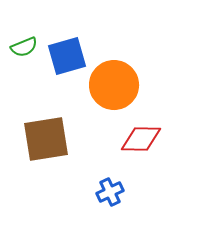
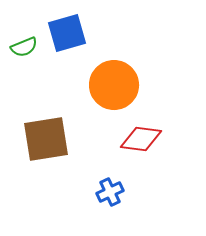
blue square: moved 23 px up
red diamond: rotated 6 degrees clockwise
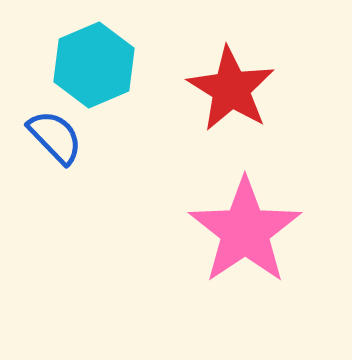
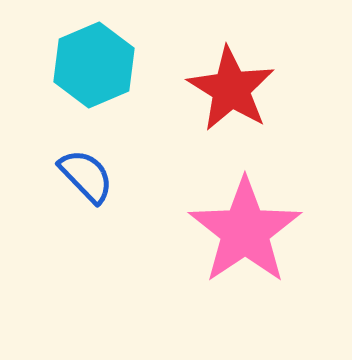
blue semicircle: moved 31 px right, 39 px down
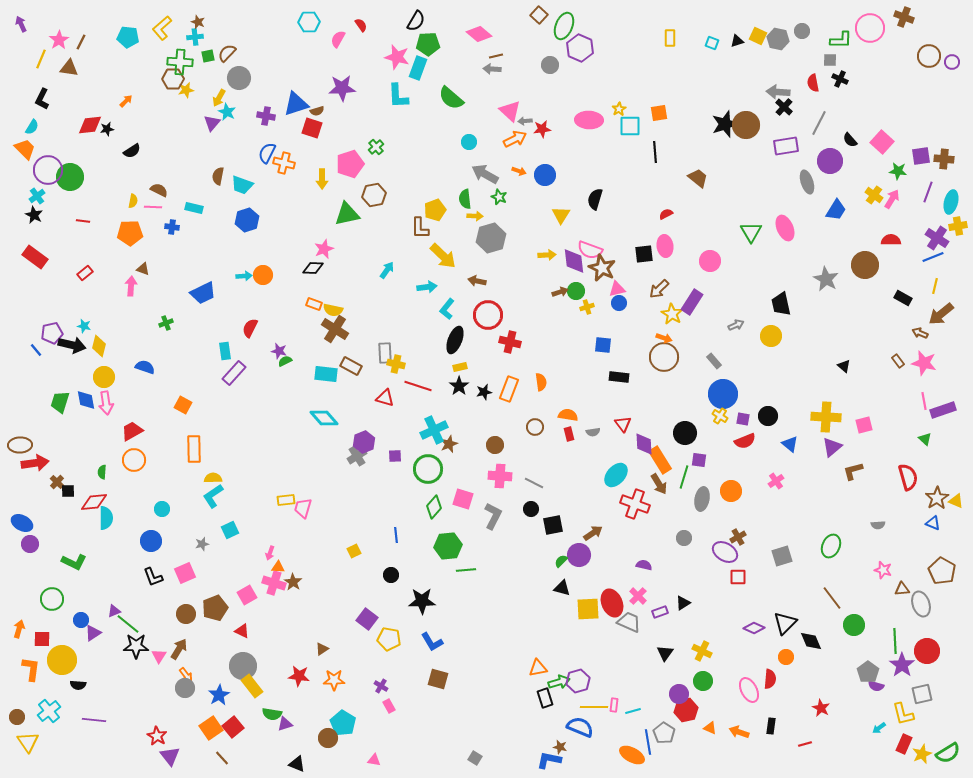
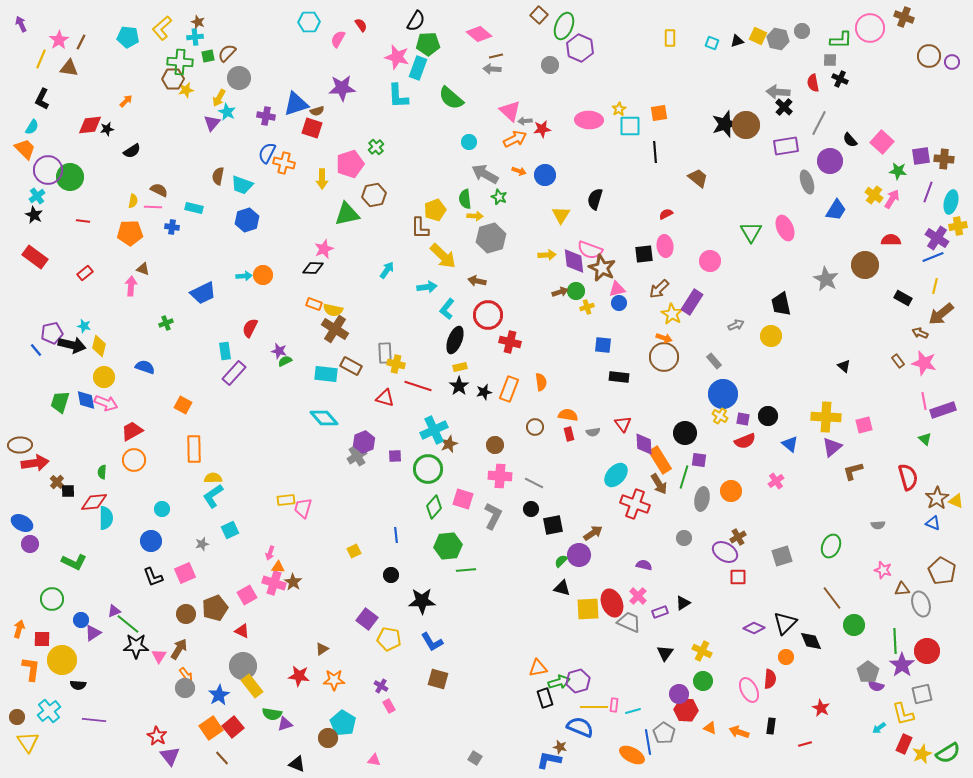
pink arrow at (106, 403): rotated 60 degrees counterclockwise
red hexagon at (686, 710): rotated 15 degrees clockwise
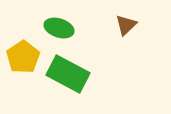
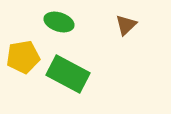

****************

## Work task:
Given the listing above, return exactly, and only, the lines from the line with "blue semicircle: moved" through its final line, both included, with the pictures removed.

## Response to the task:
blue semicircle: moved 31 px right, 39 px down
pink arrow at (106, 403): rotated 60 degrees counterclockwise
red hexagon at (686, 710): rotated 15 degrees clockwise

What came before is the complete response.